> **Scene edit records**
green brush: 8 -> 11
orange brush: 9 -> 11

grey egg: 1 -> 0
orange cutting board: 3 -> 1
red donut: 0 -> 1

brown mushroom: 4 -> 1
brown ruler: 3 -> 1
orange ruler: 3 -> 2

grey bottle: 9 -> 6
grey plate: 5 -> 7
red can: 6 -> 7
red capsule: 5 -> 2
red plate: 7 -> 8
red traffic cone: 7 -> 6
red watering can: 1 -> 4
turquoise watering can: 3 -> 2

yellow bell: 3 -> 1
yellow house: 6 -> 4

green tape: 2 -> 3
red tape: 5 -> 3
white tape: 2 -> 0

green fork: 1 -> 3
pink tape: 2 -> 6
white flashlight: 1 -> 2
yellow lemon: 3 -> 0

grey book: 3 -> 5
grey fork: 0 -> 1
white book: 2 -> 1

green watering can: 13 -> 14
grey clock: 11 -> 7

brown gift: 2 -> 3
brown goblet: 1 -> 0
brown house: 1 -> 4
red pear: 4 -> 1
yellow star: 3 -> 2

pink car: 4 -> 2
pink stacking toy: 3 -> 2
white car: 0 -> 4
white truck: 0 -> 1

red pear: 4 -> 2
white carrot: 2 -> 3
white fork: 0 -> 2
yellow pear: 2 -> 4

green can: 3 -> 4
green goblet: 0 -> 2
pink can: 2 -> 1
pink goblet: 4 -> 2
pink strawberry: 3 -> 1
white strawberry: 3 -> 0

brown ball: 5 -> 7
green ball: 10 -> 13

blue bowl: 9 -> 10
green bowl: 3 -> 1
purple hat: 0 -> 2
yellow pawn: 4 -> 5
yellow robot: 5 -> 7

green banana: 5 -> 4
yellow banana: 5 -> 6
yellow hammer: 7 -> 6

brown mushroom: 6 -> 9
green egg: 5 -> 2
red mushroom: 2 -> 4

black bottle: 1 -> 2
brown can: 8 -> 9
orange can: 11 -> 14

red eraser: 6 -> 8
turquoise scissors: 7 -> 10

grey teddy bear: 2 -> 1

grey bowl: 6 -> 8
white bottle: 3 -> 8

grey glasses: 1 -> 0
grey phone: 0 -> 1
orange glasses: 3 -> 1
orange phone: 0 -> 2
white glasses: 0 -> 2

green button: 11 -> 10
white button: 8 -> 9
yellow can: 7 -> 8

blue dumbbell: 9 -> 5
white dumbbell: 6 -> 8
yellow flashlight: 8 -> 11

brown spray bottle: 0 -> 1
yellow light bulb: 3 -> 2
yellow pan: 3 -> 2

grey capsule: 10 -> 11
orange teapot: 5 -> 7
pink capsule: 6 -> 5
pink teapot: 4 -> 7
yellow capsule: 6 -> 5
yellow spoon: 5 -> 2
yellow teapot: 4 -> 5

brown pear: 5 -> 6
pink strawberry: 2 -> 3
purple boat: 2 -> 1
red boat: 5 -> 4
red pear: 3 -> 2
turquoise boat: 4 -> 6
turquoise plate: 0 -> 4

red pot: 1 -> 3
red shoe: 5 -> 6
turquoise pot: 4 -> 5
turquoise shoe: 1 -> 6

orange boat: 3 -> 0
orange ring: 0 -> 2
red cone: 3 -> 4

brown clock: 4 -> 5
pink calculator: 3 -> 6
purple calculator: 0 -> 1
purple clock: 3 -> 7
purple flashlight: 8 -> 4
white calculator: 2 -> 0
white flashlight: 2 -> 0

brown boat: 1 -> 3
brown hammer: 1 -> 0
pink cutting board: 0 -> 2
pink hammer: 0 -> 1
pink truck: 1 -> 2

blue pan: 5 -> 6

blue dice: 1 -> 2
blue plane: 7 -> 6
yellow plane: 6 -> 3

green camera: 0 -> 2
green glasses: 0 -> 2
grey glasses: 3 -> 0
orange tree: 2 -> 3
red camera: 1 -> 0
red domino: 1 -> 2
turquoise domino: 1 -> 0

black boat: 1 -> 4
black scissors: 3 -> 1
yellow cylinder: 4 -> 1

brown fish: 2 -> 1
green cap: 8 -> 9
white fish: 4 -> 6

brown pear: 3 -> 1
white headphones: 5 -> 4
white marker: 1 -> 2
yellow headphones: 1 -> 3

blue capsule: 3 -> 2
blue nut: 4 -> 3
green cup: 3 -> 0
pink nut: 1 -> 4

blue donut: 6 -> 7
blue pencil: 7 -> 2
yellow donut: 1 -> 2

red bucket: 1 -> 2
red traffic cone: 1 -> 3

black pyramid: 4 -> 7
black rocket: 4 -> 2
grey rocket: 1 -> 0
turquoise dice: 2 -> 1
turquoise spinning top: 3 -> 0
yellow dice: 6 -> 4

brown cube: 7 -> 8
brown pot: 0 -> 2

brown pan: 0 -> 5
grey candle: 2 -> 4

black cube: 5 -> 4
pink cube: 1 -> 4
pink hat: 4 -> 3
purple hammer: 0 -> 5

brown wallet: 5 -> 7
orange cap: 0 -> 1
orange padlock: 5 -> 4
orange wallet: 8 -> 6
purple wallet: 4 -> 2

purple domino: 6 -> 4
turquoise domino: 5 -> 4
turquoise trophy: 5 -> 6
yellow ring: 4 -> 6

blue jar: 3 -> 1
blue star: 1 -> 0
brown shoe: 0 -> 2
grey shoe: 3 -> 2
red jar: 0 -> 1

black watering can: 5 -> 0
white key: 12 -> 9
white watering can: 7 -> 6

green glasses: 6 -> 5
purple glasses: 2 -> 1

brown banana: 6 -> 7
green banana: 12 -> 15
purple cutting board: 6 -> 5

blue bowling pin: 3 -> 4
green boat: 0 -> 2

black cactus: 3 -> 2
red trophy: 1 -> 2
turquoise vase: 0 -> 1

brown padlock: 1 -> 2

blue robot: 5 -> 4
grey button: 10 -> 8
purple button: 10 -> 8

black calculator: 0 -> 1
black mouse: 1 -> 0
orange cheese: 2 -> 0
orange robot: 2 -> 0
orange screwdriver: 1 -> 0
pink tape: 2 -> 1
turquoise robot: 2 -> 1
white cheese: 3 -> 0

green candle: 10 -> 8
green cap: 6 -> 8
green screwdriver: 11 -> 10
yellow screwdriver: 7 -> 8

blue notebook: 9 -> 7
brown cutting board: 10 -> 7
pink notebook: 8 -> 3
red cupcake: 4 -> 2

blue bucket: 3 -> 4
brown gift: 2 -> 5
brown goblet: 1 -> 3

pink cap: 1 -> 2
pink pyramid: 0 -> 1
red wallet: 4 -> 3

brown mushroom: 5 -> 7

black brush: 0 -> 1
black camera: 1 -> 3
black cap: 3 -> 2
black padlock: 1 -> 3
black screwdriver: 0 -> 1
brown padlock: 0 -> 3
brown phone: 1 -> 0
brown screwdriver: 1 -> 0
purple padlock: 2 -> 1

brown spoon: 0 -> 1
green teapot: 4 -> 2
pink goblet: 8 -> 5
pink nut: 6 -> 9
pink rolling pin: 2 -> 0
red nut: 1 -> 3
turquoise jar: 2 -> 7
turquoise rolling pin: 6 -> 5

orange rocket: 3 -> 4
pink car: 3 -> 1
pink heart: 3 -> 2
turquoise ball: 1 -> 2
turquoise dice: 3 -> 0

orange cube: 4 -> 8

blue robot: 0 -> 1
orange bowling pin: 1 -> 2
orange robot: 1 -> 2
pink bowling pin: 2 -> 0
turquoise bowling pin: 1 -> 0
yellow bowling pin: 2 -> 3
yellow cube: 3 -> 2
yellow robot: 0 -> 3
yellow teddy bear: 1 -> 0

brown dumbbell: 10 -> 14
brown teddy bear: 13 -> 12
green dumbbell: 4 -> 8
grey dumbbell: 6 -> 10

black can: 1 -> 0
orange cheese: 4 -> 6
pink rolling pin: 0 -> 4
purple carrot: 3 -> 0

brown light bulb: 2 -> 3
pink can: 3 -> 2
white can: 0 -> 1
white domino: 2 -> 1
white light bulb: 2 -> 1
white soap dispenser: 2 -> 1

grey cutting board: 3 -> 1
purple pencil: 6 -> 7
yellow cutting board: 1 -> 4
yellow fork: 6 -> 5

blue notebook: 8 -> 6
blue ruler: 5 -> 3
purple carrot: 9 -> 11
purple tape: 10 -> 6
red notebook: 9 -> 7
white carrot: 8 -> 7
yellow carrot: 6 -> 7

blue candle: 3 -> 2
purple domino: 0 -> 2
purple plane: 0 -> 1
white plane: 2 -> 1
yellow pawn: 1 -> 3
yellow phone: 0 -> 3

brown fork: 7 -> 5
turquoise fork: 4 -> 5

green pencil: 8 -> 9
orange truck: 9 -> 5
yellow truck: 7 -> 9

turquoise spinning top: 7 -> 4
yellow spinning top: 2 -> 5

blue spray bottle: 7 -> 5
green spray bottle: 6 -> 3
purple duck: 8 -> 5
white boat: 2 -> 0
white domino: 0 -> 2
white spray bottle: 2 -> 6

> **EXERCISE OBJECTIVE**
Would you print exactly the lines from the first line of the entries above through the line that has "yellow hammer: 7 -> 6", both included, and stop there?

> **EXERCISE SOLUTION**
green brush: 8 -> 11
orange brush: 9 -> 11

grey egg: 1 -> 0
orange cutting board: 3 -> 1
red donut: 0 -> 1

brown mushroom: 4 -> 1
brown ruler: 3 -> 1
orange ruler: 3 -> 2

grey bottle: 9 -> 6
grey plate: 5 -> 7
red can: 6 -> 7
red capsule: 5 -> 2
red plate: 7 -> 8
red traffic cone: 7 -> 6
red watering can: 1 -> 4
turquoise watering can: 3 -> 2

yellow bell: 3 -> 1
yellow house: 6 -> 4

green tape: 2 -> 3
red tape: 5 -> 3
white tape: 2 -> 0

green fork: 1 -> 3
pink tape: 2 -> 6
white flashlight: 1 -> 2
yellow lemon: 3 -> 0

grey book: 3 -> 5
grey fork: 0 -> 1
white book: 2 -> 1

green watering can: 13 -> 14
grey clock: 11 -> 7

brown gift: 2 -> 3
brown goblet: 1 -> 0
brown house: 1 -> 4
red pear: 4 -> 1
yellow star: 3 -> 2

pink car: 4 -> 2
pink stacking toy: 3 -> 2
white car: 0 -> 4
white truck: 0 -> 1

red pear: 4 -> 2
white carrot: 2 -> 3
white fork: 0 -> 2
yellow pear: 2 -> 4

green can: 3 -> 4
green goblet: 0 -> 2
pink can: 2 -> 1
pink goblet: 4 -> 2
pink strawberry: 3 -> 1
white strawberry: 3 -> 0

brown ball: 5 -> 7
green ball: 10 -> 13

blue bowl: 9 -> 10
green bowl: 3 -> 1
purple hat: 0 -> 2
yellow pawn: 4 -> 5
yellow robot: 5 -> 7

green banana: 5 -> 4
yellow banana: 5 -> 6
yellow hammer: 7 -> 6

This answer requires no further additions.